-- Record set follows --

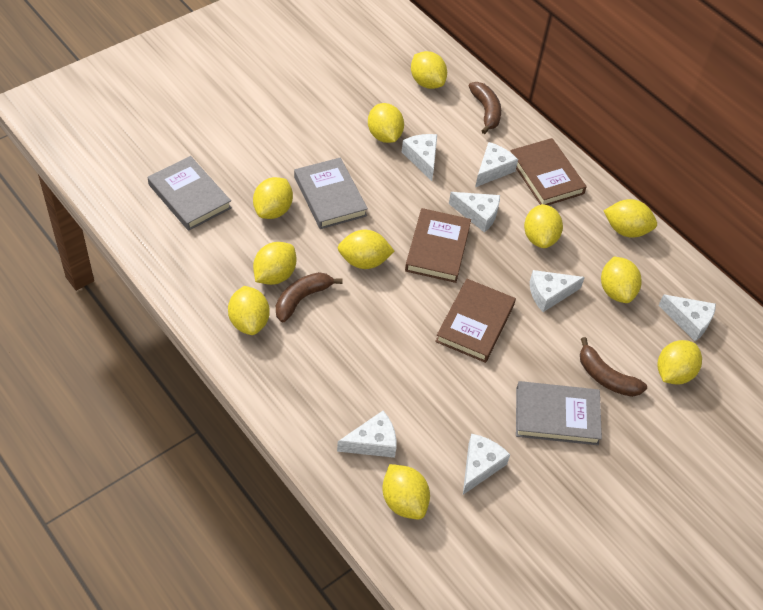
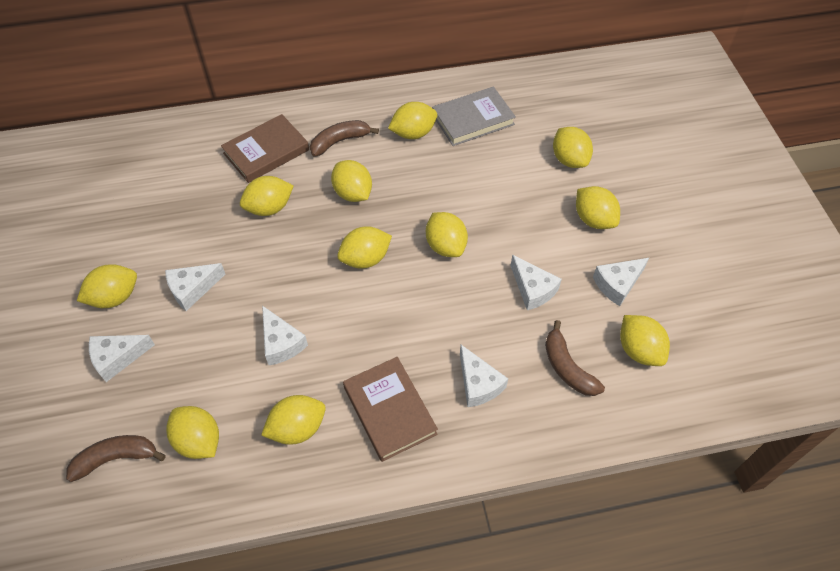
brown book: 3 -> 2
grey book: 3 -> 1
white cheese: 7 -> 6

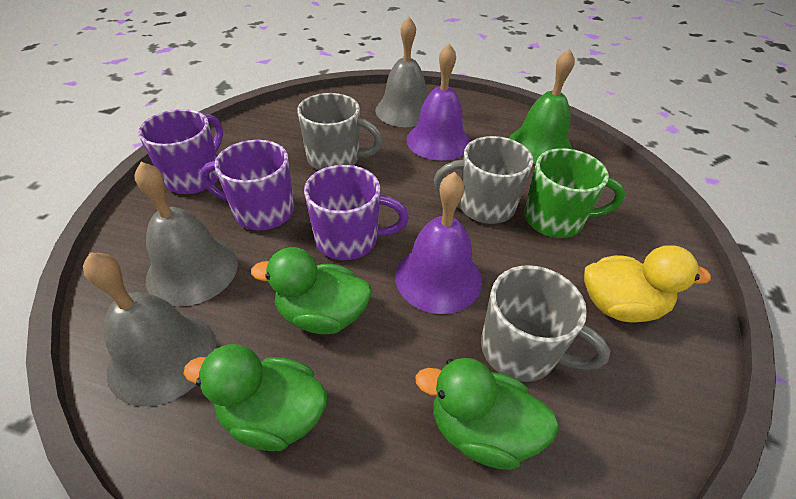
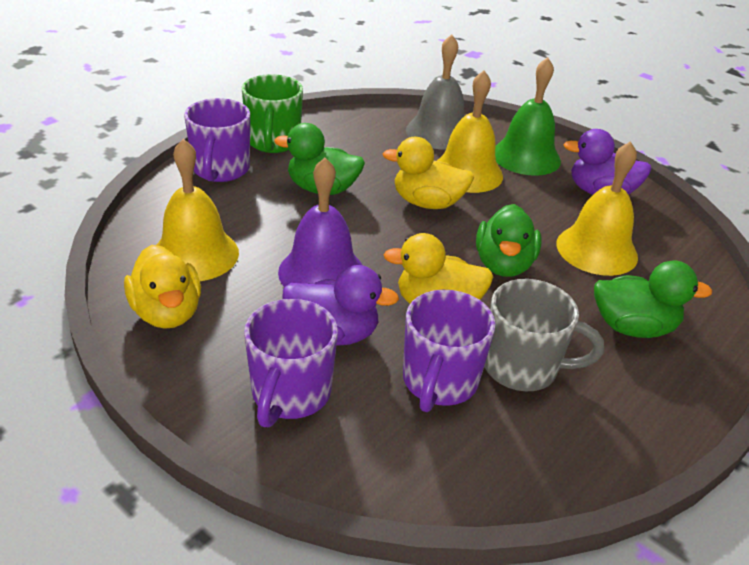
grey bell: 3 -> 1
grey mug: 3 -> 1
purple bell: 2 -> 1
purple duck: 0 -> 2
yellow bell: 0 -> 3
yellow duck: 1 -> 3

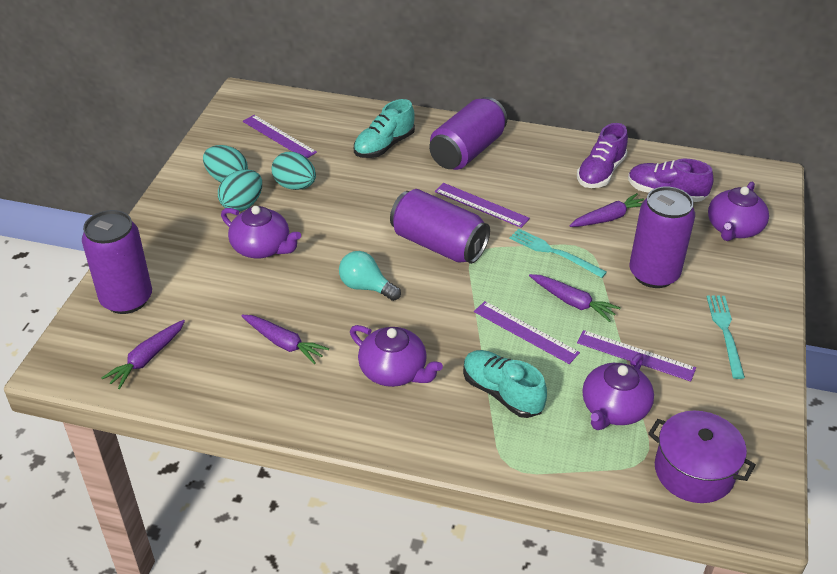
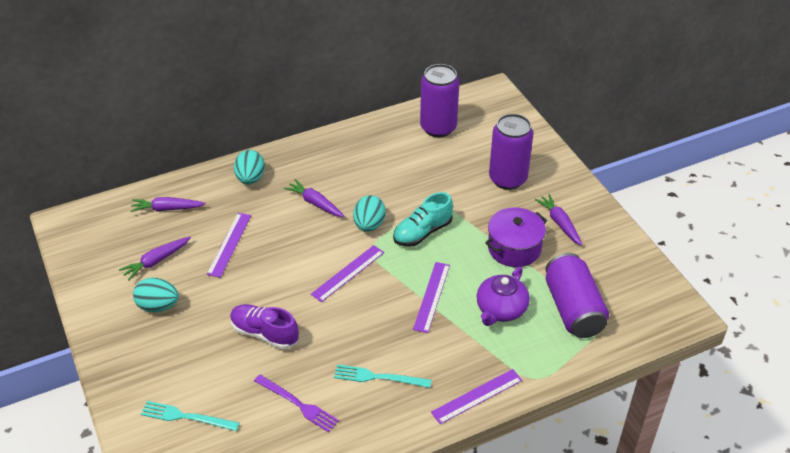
purple can: 4 -> 3
purple fork: 0 -> 1
purple shoe: 2 -> 1
purple teapot: 4 -> 1
turquoise light bulb: 1 -> 0
turquoise shoe: 2 -> 1

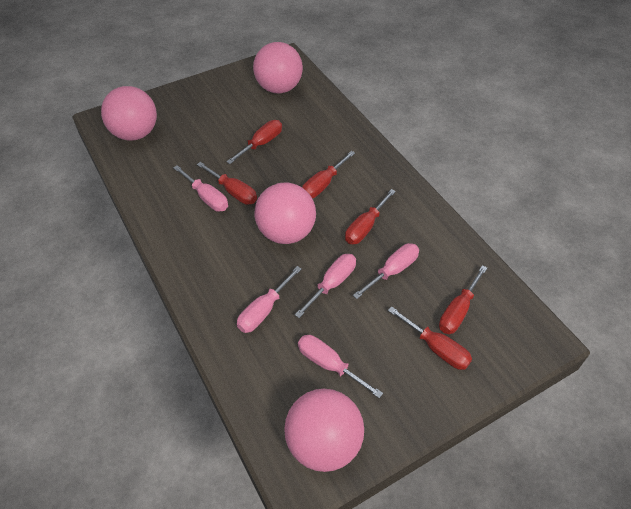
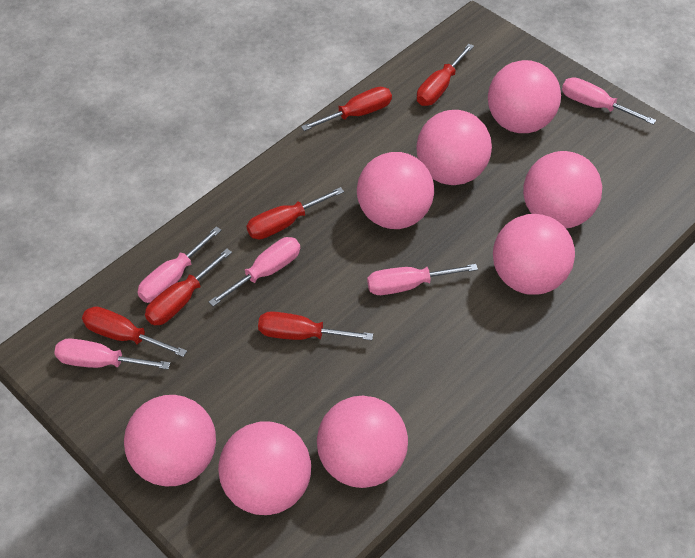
pink ball: 4 -> 8

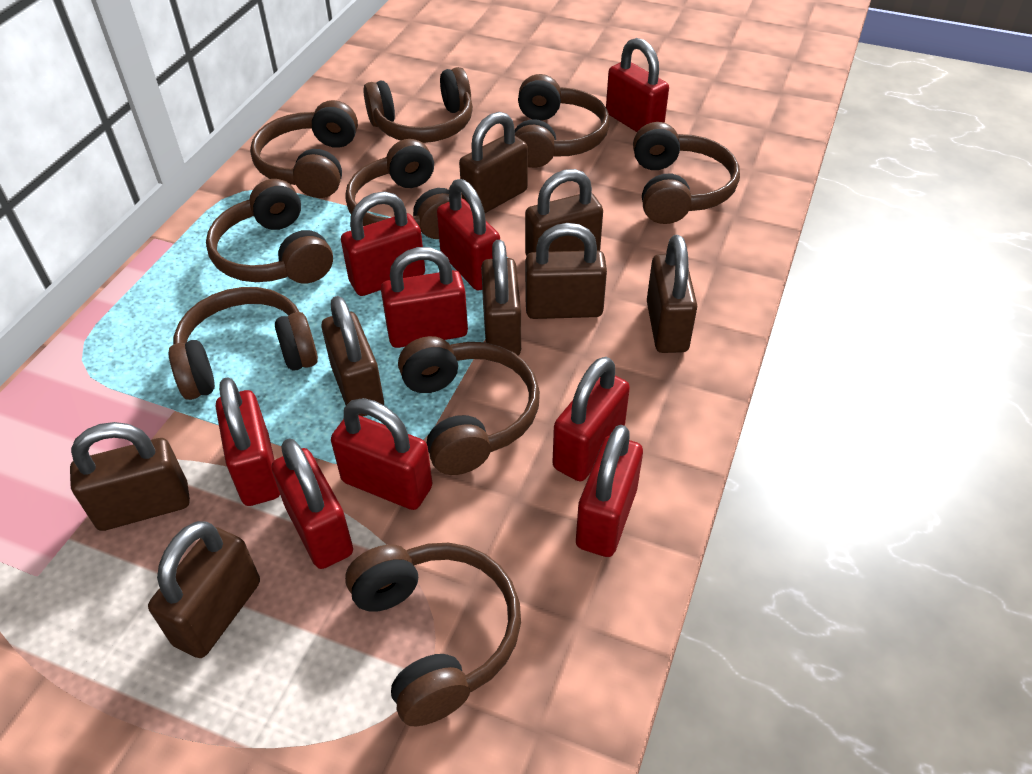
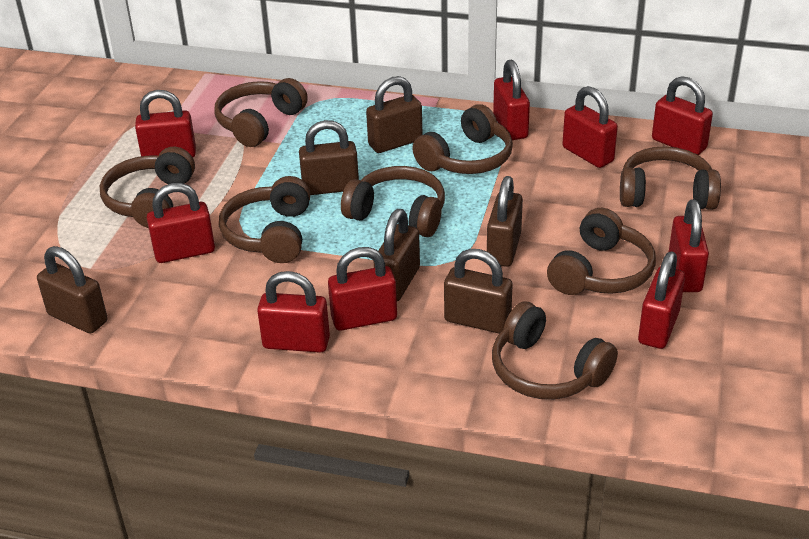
brown headphones: 9 -> 8
brown padlock: 8 -> 6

-- Record set concluded --

→ **Problem details**: Across the entries, how many lines hold the word "brown"? Say only the number.

→ **Response for this exercise**: 3